* WORK INSTRUCTIONS: Which lines in the records below contain the word "yellow"? Copy each one out.

* STUDY MATERIAL:
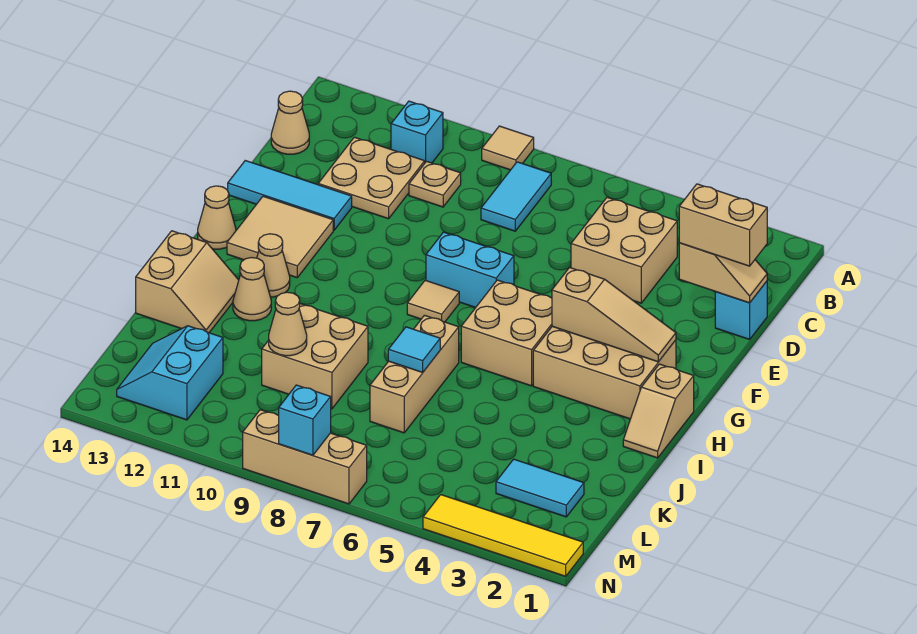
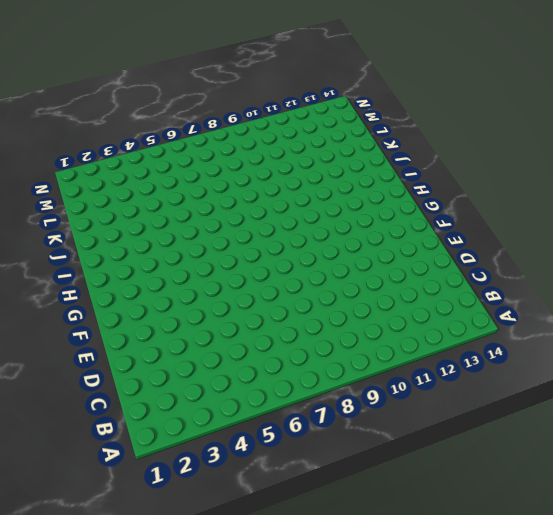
none -> tan tile A9 level 1
none -> cyan tile B8:C8 level 1
none -> cyan brick B11 level 1
none -> tan brick C4:D5 level 1

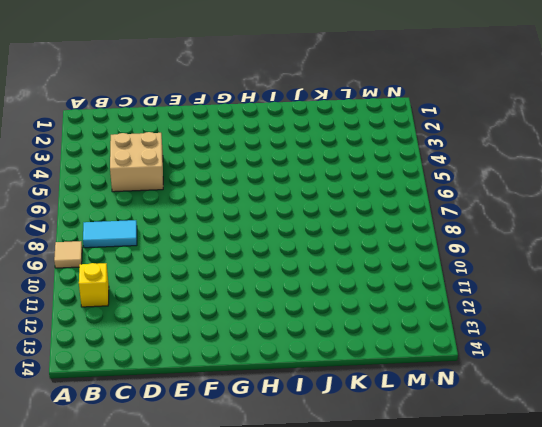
yellow brick B11 level 1 -> cyan brick B11 level 1
none -> tan plate C10 level 1
none -> tan plate C11:D12 level 1
none -> tan cone C14 level 1
none -> cyan brick D1 level 1

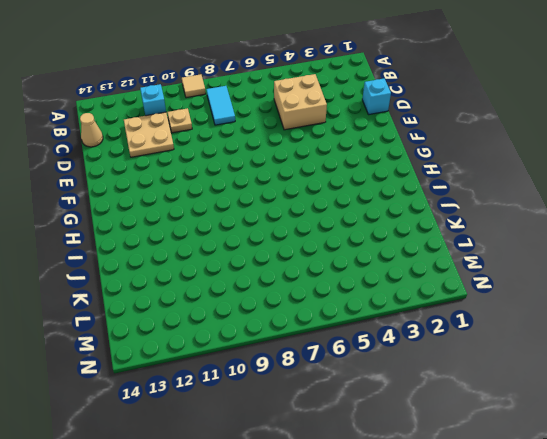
none -> cyan tile E12:E14 level 1
none -> cyan brick F7:F8 level 1
none -> tan tile F12:G13 level 1
none -> tan brick G2:H4 level 1

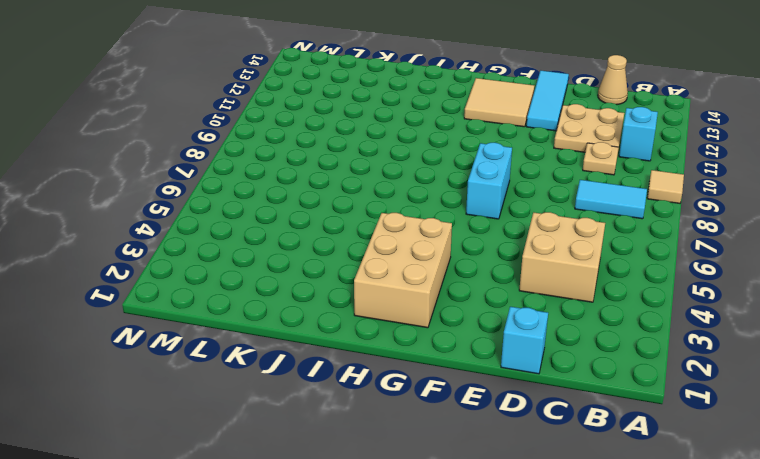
none -> tan brick G5:H6 level 1
none -> tan tile G8 level 1
none -> tan cone G14 level 1
none -> tan slope H1:I1 level 1 top H

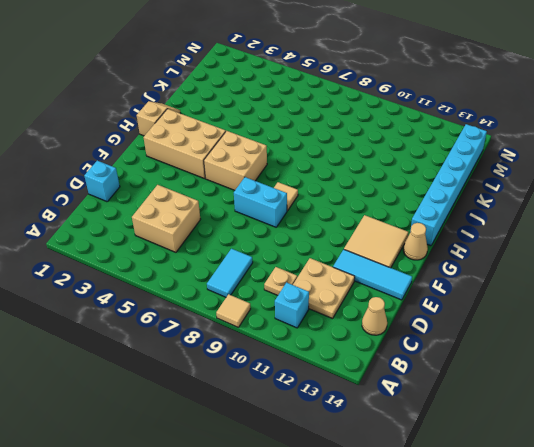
cyan brick H14:M14 level 1 -> tan slope I13:J14 level 1 top 14
none -> tan cone H12 level 1
none -> tan brick I7:K7 level 1
none -> tan cone I12 level 1
none -> tan brick J9:K10 level 1

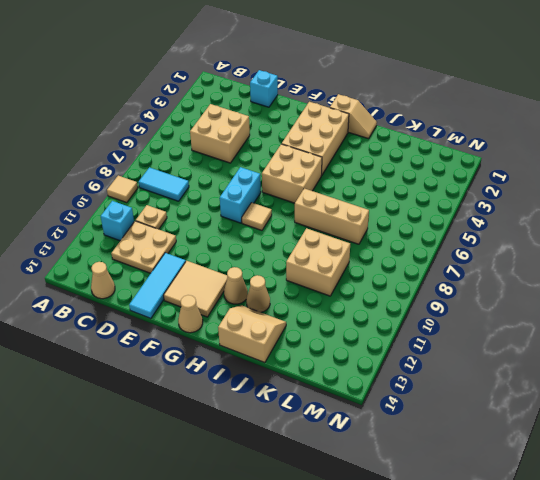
none -> cyan tile L2:L3 level 1
none -> cyan slope L12:M13 level 1 top 12
none -> yellow tile N1:N4 level 1
none -> tan brick N7:N9 level 1

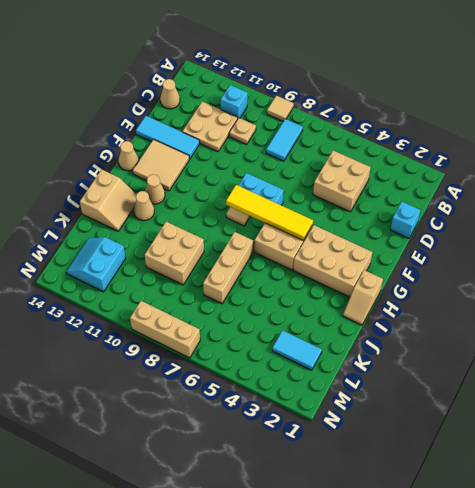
yellow tile G5:G8 level 2 -> yellow tile N1:N4 level 1
none -> tan slope D1:D2 level 2 top 2
none -> tan slope G2:G4 level 2 top 4
none -> cyan tile J7 level 2
none -> tan cone K10 level 2

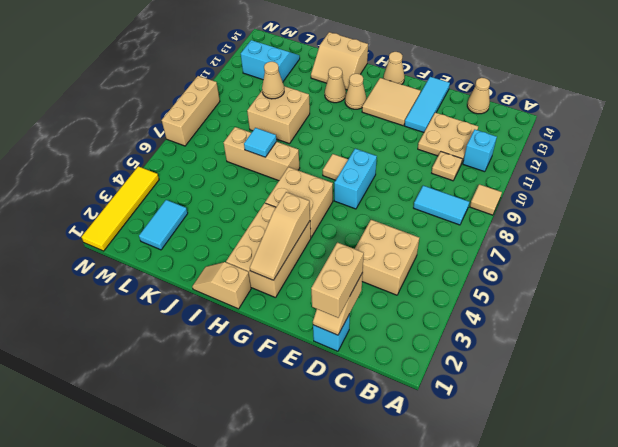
none -> cyan brick N8 level 2

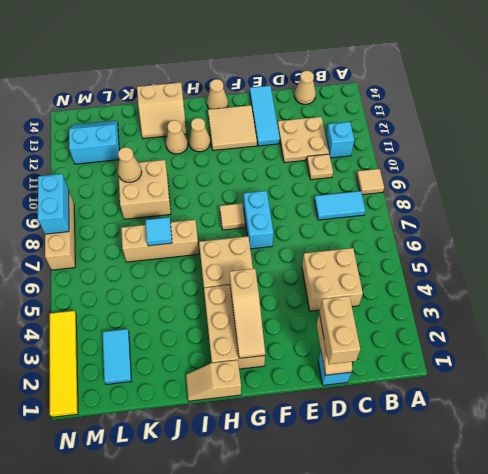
cyan brick N8:N9 level 2 -> cyan brick N8 level 2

* EXERCISE SOLUTION:
yellow brick B11 level 1 -> cyan brick B11 level 1
none -> yellow tile N1:N4 level 1
yellow tile G5:G8 level 2 -> yellow tile N1:N4 level 1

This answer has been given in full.